## Task objective
With the images removed, repeat the data below exactly.

Spatial object tracking data:
────────────────────

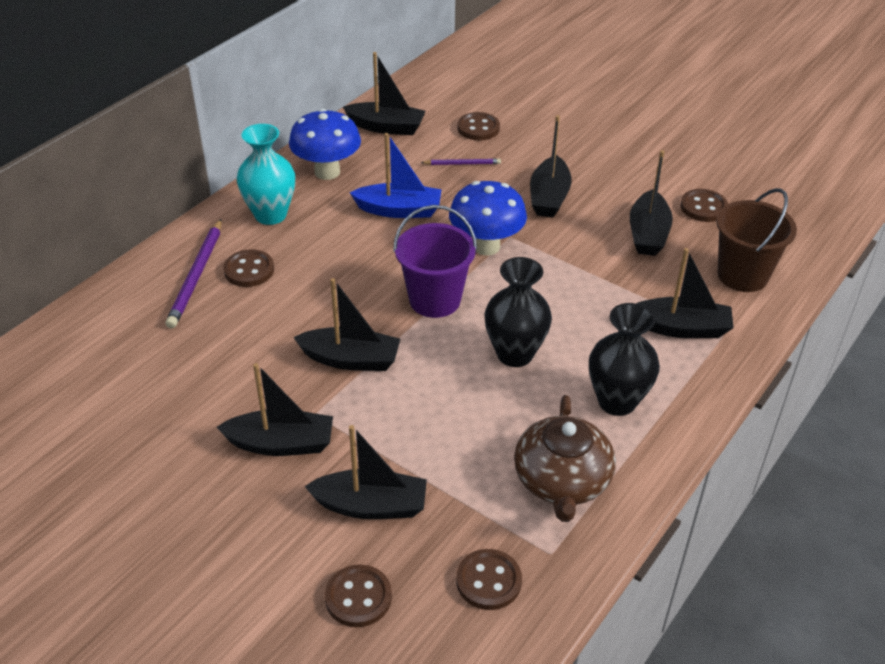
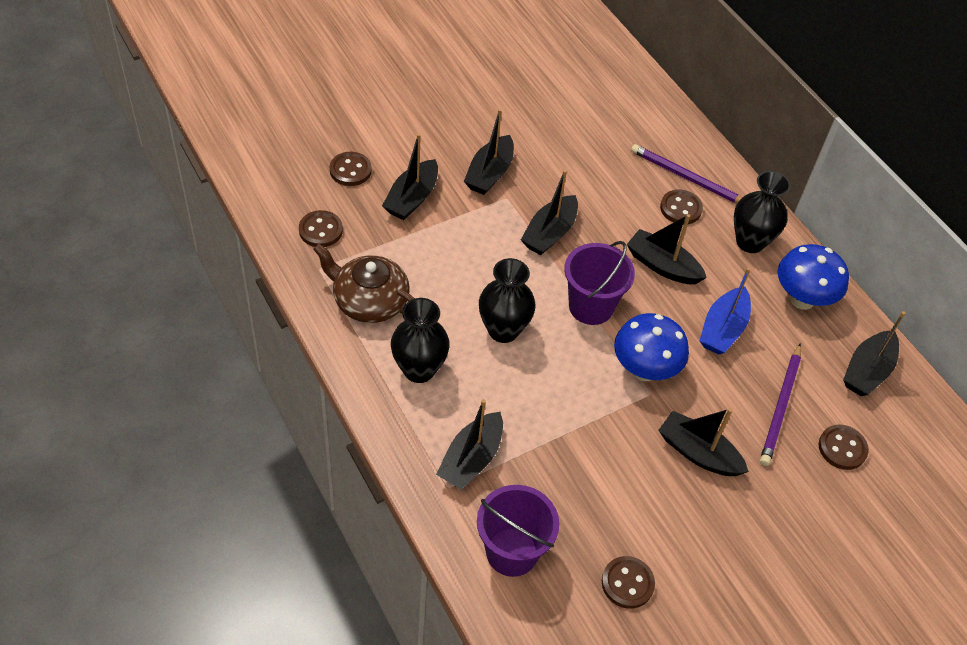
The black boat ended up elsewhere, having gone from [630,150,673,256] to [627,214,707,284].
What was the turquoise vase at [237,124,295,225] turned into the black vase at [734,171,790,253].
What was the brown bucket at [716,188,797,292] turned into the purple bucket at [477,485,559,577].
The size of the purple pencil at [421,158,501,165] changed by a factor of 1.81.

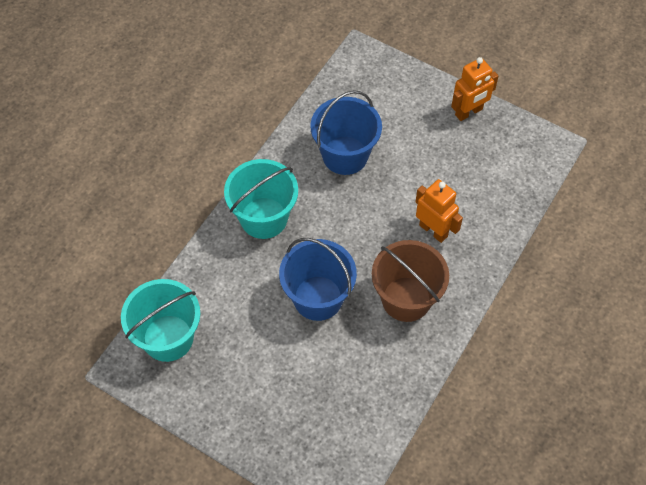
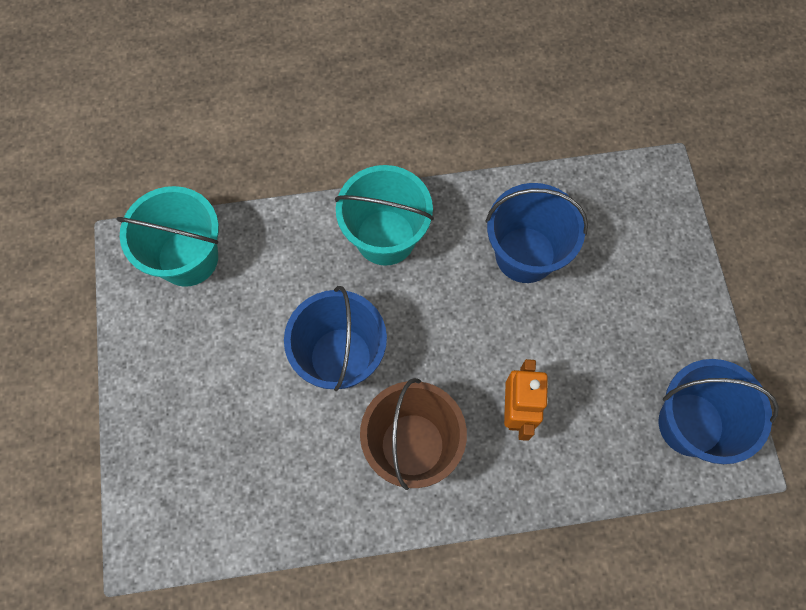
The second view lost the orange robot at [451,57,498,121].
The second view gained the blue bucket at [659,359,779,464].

────────────────────

## Exercise result
The black boat ended up elsewhere, having gone from [630,150,673,256] to [627,214,707,284].
What was the turquoise vase at [237,124,295,225] turned into the black vase at [734,171,790,253].
What was the brown bucket at [716,188,797,292] turned into the purple bucket at [477,485,559,577].
The size of the purple pencil at [421,158,501,165] changed by a factor of 1.81.

The second view lost the orange robot at [451,57,498,121].
The second view gained the blue bucket at [659,359,779,464].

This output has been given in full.